PROBLEM: How many of the lines below contain the string "kern"? Reply with the number only.

--- BEGIN ---

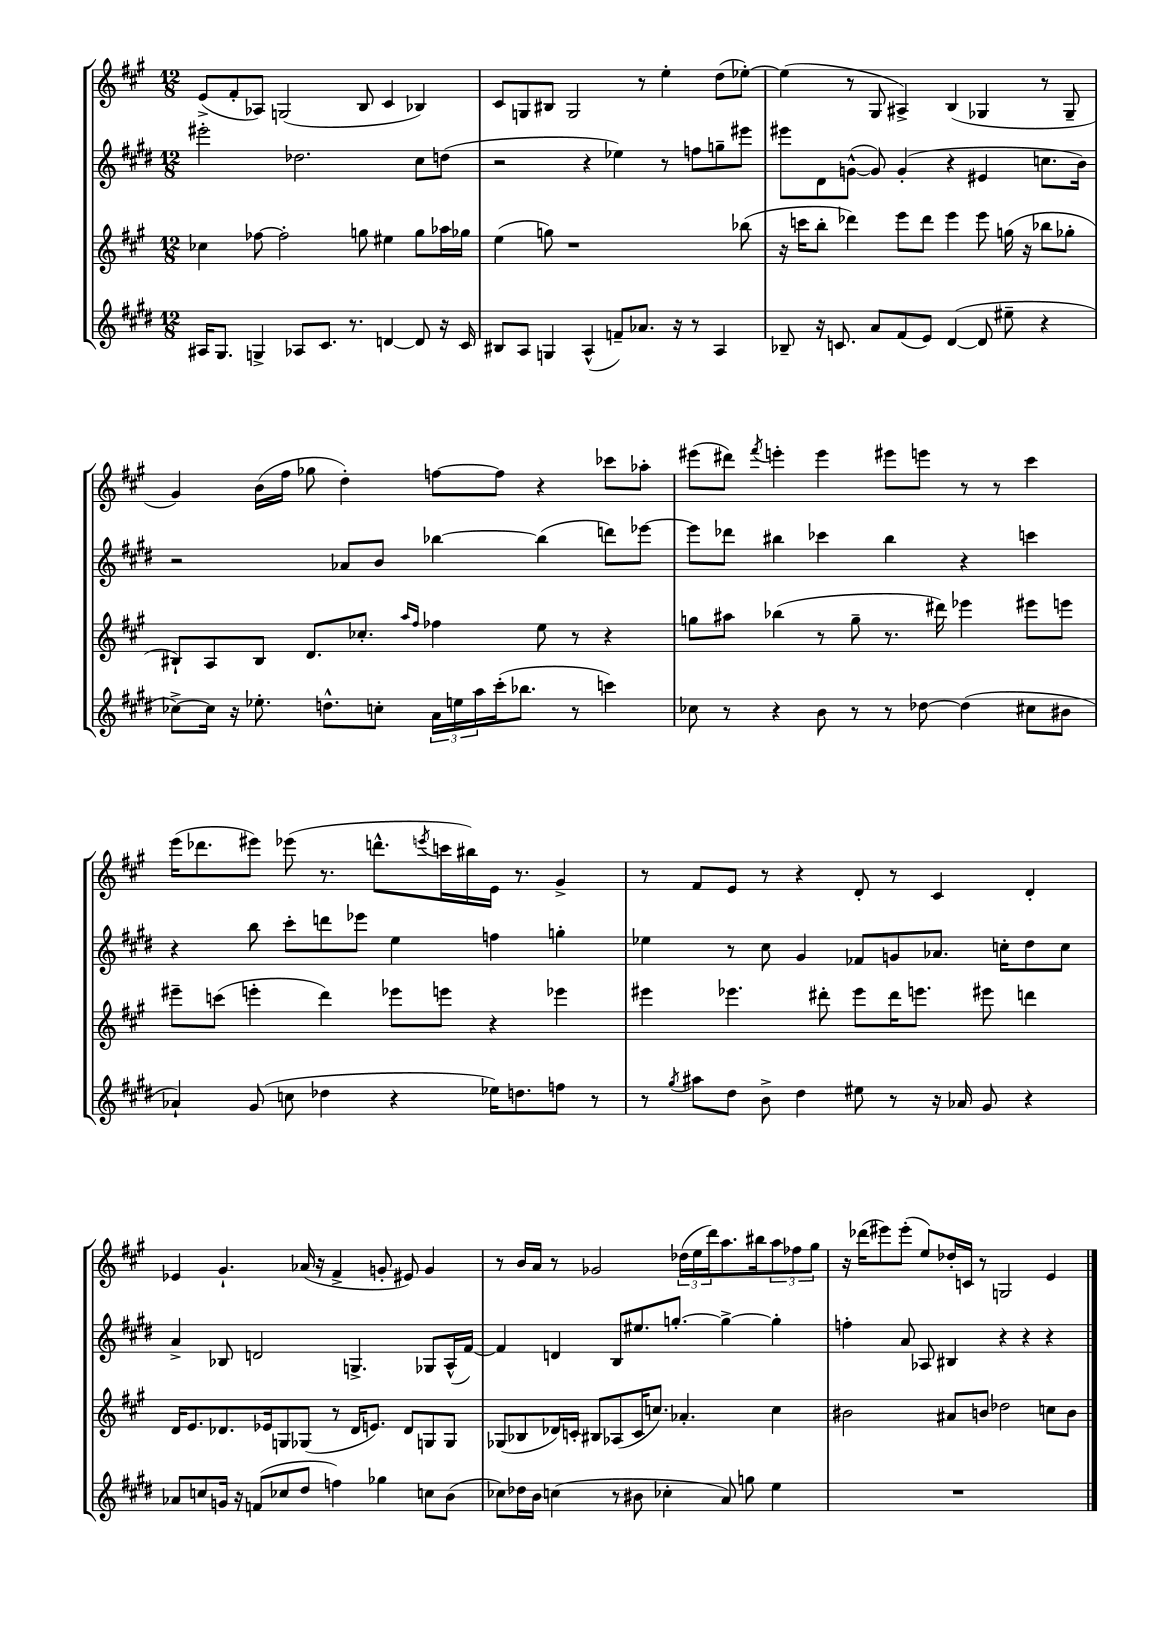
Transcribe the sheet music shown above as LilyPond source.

<<
\new StaffGroup <<
\new Staff = "s0" {
    \clef treble \key a \major \numericTimeSignature \time 12/8
    e'8->( fis'8-. aes8) g2( b8 cis'4 bes4) |
    cis'8 g8 bis8 g2 r8 e''4-. d''8( ees''8~-.) |
    ees''4( r8 gis8 ais4->) b4( ges4 r8 ges8-- |
    gis'4) b'16( fis''16 ges''8 d''4-.) f''8~ f''8 r4 ces'''8 aes''8-. |
    eis'''8( dis'''8) \acciaccatura { fis'''8 } e'''4-. e'''4 eis'''8 e'''8 r8 r8 cis'''4 |
    e'''16( des'''8. eis'''8) ees'''8( r8. d'''8.-^ \acciaccatura { e'''8 } c'''16 bis''16) e'16 r8. gis'4-> |
    r8 fis'8 e'8 r8 r4 d'8-. r8 cis'4 d'4-. |
    ees'4 gis'4.-! aes'16( r16 fis'4-> g'8-. eis'8) g'4 |
    r8 b'16 a'16 r8 ges'2 \tuplet 3/2 { des''16( e''16 d'''16) } a''8. bis''16 \tuplet 3/2 { a''8 fes''8 gis''8 } |
    r16 des'''16( eis'''8) eis'''8-.( e''8) des''16-. c'16 r8 g2 e'4 \bar "|." |
}
\new Staff = "s1" {
    \clef treble \key e \major \numericTimeSignature \time 12/8
    eis'''2-. des''2. cis''8 d''8( |
    r2 r4 ees''4) r8 f''8 g''8-- eis'''8 |
    eis'''8 dis'8 g'8~-^( g'8) g'4-.( r4 eis'4 c''8. b'16) |
    r2 aes'8 b'8 bes''4~ bes''4( d'''8) ees'''8~ |
    ees'''8 des'''8 bis''4 ces'''4 bis''4 r4 c'''4 |
    r4 b''8 cis'''8-. d'''8 ees'''8 e''4 f''4 g''4-. |
    ees''4 r8 cis''8 gis'4 fes'8 g'8 aes'8. c''16-. dis''8 c''8 |
    a'4-> bes8 d'2 g4.-> ges8 a16-^( fis'16~) |
    fis'4 d'4 b8 eis''8. g''8.~-. g''4~-> g''4-. |
    f''4-. a'8 aes8 bis4 r4 r4 r4 \bar "|." |
}
\new Staff = "s2" {
    \clef treble \key a \major \numericTimeSignature \time 12/8
    ces''4 fes''8~ fes''2-. g''8 eis''4 g''8 aes''16 ges''16 |
    e''4( g''8) r1 bes''8( |
    r16 c'''16 b''8-. des'''4) e'''8 des'''8 e'''4 e'''8 g''16( r16 bes''8 ges''8-. |
    bis8-!) a8 bis8 d'8. ces''8.-. \grace { a''16 fis''16 } fes''4 e''8 r8 r4 |
    g''8 ais''8 bes''4( r8 g''8-- r8. dis'''16) ees'''4 eis'''8 e'''8 |
    eis'''8-- c'''8( e'''4-. d'''4) ees'''8 e'''8 r4 ees'''4 |
    eis'''4 ees'''4. dis'''8-. ees'''8 dis'''16 e'''8. eis'''8 d'''4 |
    d'16 e'8. des'8. ees'16 g8 ges8( r8 des'16 e'8.) des'8 g8 g8 |
    ges8( bes8 des'16) c'16-. bis8 aes8( c'16 c''8.) aes'4.-. c''4 |
    bis'2 ais'8 b'8 des''2 c''8 b'8 \bar "|." |
}
\new Staff = "s3" {
    \clef treble \key e \major \numericTimeSignature \time 12/8
    ais16 gis8. g4-> aes8 cis'8. r8. d'4~ d'8 r16 cis'16 |
    bis8 a8 g4 a4-^( f'8--) aes'8. r16 r8 a4 |
    bes8-- r16 c'8. a'8 fis'8( e'8) dis'4~( dis'8 eis''8-- r4 |
    ces''8~->) ces''16 r16 ees''8.-. d''8.-^ c''8-. \tuplet 3/2 { a'16 e''16 a''16 } cis'''16-.( bes''8. r8 c'''4) |
    ces''8 r8 r4 b'8 r8 r8 des''8~ des''4( cis''8 bis'8 |
    aes'4-!) gis'8( c''8 des''4 r4 ees''16) d''8. f''8 r8 |
    r8 \acciaccatura { gis''8 } ais''8 dis''8 b'8-> dis''4 eis''8 r8 r16 aes'16 gis'8 r4 |
    aes'8 c''8 g'16 r16 f'8( ces''8 dis''8 f''4) ges''4 c''8 b'8( |
    ces''8) des''16 b'16 c''4( r8 bis'8 ces''4-. a'8) g''8 e''4 |
    R1. \bar "|." |
}
>>
>>
\layout { \context { \Score \remove "Bar_number_engraver" } }
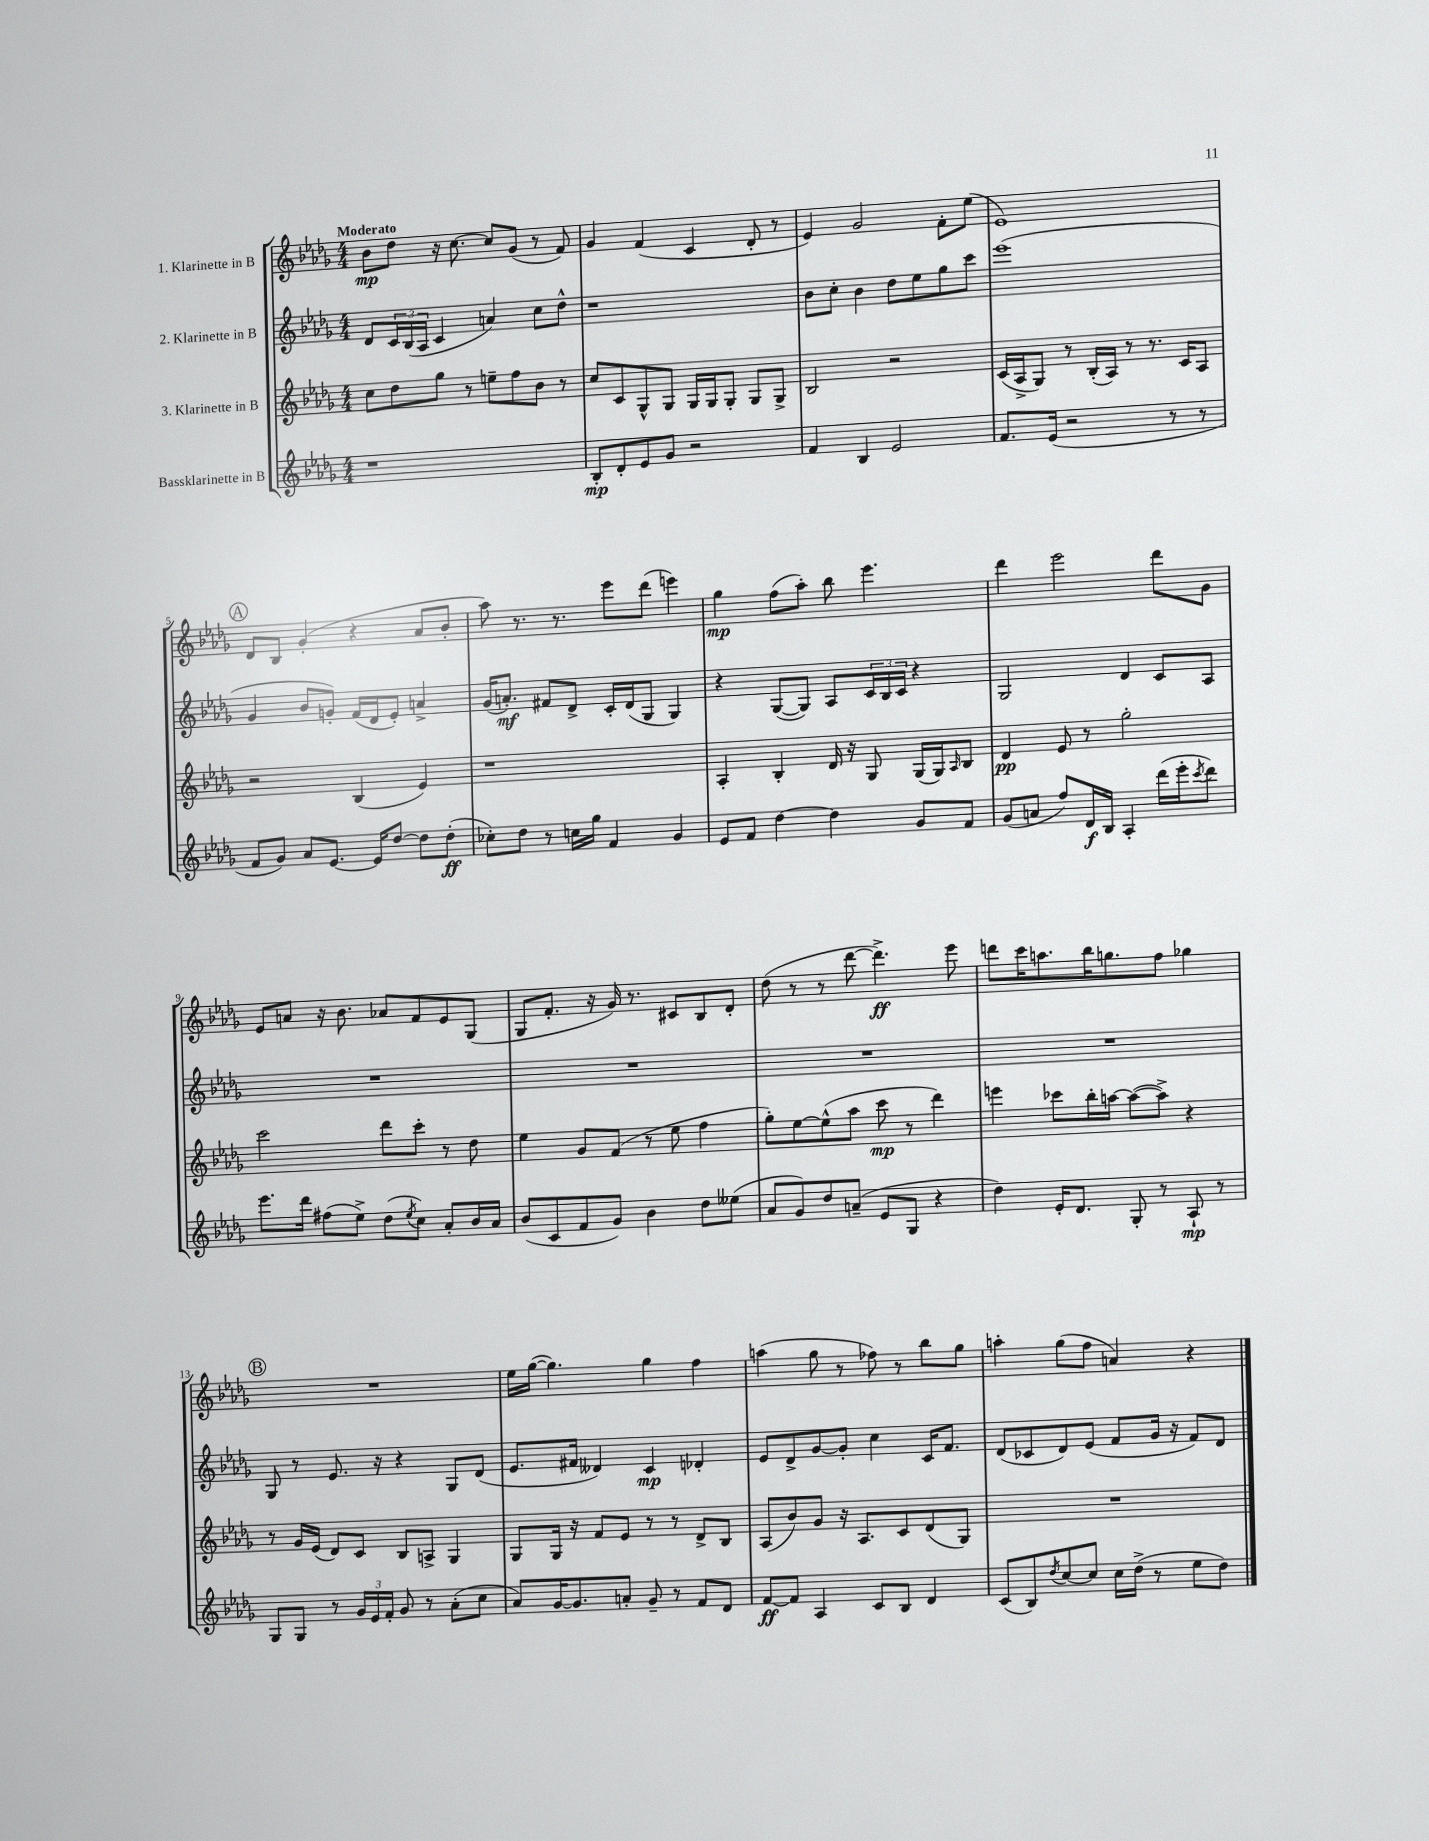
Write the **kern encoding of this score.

**kern	**kern	**kern	**kern
*staff4	*staff3	*staff2	*staff1
*clefG2	*clefG2	*clefG2	*clefG2
*k[b-e-a-d-g-]	*k[b-e-a-d-g-]	*k[b-e-a-d-g-]	*k[b-e-a-d-g-]
*M4/4	*M4/4	*M4/4	*M4/4
1r	8cc	8d-	8b-
.	8dd-	24c	8dd-
.	.	(24B-	.
.	.	24A-	.
.	8gg-	4c	16r
.	.	.	[8.cc
.	8r	.	.
.	8ee~	4a)	8cc]
.	8ff	.	(8g-
.	8b-	8cc	8r
.	8r	8dd-^^	8f)
=	=	=	=
8B-'	8cc	1r	4g-
8d-'	8c	.	.
8e-	8G-^^	.	(4f
8g-	8G-	.	.
2r	16G-	.	4c
.	16G-	.	.
.	8G-'	.	.
.	8G-	.	8d-'
.	8G-^	.	8r
=	=	=	=
4f	2B-	8b-	4e-)
.	.	8cc'	.
4B-	.	4b-	2g-
2e-	2r	8dd-	.
.	.	8ee-	.
.	.	8gg-	8f'
.	.	8ccc	(8ee-
=	=	=	=
8.f	(16c	(1eee-	1e-)
.	16A-^	.	.
.	8G-)	.	.
(16e-	.	.	.
2r	8r	.	.
.	(16B-'	.	.
.	16A-)	.	.
.	8r	.	.
.	8.r	.	.
8r	.	.	.
.	16c	.	.
8r	8A-	.	.
=	=	=	=
8f	2r	4g-	8d-
8g-)	.	.	8B-
8a-	.	8b-	(4g-'
[8.e-	.	8g')	.
.	(4B-	(16f	4r
16e-]	.	16d-	.
[8dd-	.	8e-')	.
8dd-]	4e-)	4a^	8a-
(8dd-'	.	.	8b-'
=	=	=	=
8cc-')	1r	(16g-	8aa-)
.	.	8.a')	.
8dd-	.	.	8.r
8r	.	8f#	.
.	.	.	8.r
16cc	.	8d-^	.
16gg-	.	.	.
4f	.	16c'	8eee-
.	.	(16d-	.
.	.	8G-	(8ddd-
4g-	.	4G-)	4eee)
=	=	=	=
8e-	4A-'	4r	4gg-
8f	.	.	.
[4dd-	4B-'	([8G-	(8ff
.	.	8G-])	8aa-')
4dd-]	16d-	8A-	8bb-
.	16r	.	.
.	8G-	24c	4.eee-
.	.	24B-	.
.	.	24c	.
8g-	(16G-	4r	.
.	16G-)	.	.
.	16qqA-	.	.
8f	8B-	.	.
=	=	=	=
(8g-	4d-	2G-	4ddd-
8a	.	.	.
8ff)	8e-	.	2eee-
16d-	8r	.	.
16B-	.	.	.
4A-'	2gg-'	4d-	.
(16ddd-	.	8c	8ddd-
16eee-'	.	.	.
8qccc	.	.	.
8ddd-)	.	8A-	8g-
=	=	=	=
8.eee-	2ccc	1r	8e-
.	.	.	8a
16ddd-	.	.	.
(8ff#	.	.	16r
.	.	.	8.b-
8ee-^)	.	.	.
(8dd-	8ddd-	.	8a-
8qee-	.	.	.
8cc)	8ccc'	.	8f
8a-'	8r	.	8e-
16b-	8dd-	.	(8G-
16a-	.	.	.
=	=	=	=
(8b-	4ee-	1r	8G-
8c	.	.	8.f'
8f	8g-	.	.
.	.	.	16r
8g-)	(8f	.	16g-)
.	.	.	8.r
4b-	8r	.	.
.	8ee-	.	8c#
8dd-	4ff	.	8B-
(8ee--	.	.	8d-'
=	=	=	=
8a-	8gg-')	1r	(8dd-
8g-)	[8ee-	.	8r
8dd-	(8ee-^^]	.	8r
(8a~	8aa-	.	[8ddd-
8e-	8ccc	.	4.ddd-^])
8G-	8r	.	.
4r	4ddd-)	.	.
.	.	.	8eee-
=	=	=	=
4dd-)	4eee	1r	8ddd
.	.	.	16ccc
.	.	.	8.aa
16e-'	8ccc-	.	.
8.d-	.	.	.
.	16bb-'	.	16bb-
.	[16aa	.	8.gg
8G-'	(8aa_	.	.
8r	8aa^])	.	8ff
8A-`	4r	.	4gg-
8r	.	.	.
=	=	=	=
8G-	8r	8G-	1r
8G-	16g-	8r	.
.	(16e-	.	.
8r	8d-)	8.e-	.
24g-	8c	.	.
24e-	.	.	.
.	.	16r	.
24f'	.	.	.
8g-	8B-	4r	.
8r	8A^	.	.
(8a-'	4G-	8G-	.
8cc	.	(8d-	.
=	=	=	=
8a-)	8G-	8.e-	16ee-
.	.	.	([16gg-
[16g-	16G-	.	4.gg-])
8.g-]	16r	16f#	.
.	8f	4d--)	.
8a'	8e-	.	.
8g-~	8r	4c	4gg-
8r	8r	.	.
8f	8d-^	4d-'	4ff
8d-	8B-	.	.
=	=	=	=
[8f	(8A-	8e-	(4aa
8f]	8b-)	8d-^	.
4A-	8g-	[8g-	8gg-
.	16r	8g-']	8r
.	8.A-	.	.
8c	.	4cc	8ff-)
8B-	8c	.	8r
4d-	(8d-	16c	8bb-
.	.	8.f	.
.	8G-)	.	8gg-
=	=	=	=
(8c	1r	(8d-	4aa'
8B-)	.	8c-	.
8qdd-	.	.	.
[8cc	.	8d-)	(8gg-
8cc]	.	(8e-	8ff
16cc	.	8f	4a)
(16dd-^	.	.	.
8r	.	16g-	.
.	.	16r	.
8ee-	.	8f)	4r
8dd-)	.	8d-	.
==	==	==	==
*-	*-	*-	*-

--- END ---

TASK SOLUTION: 2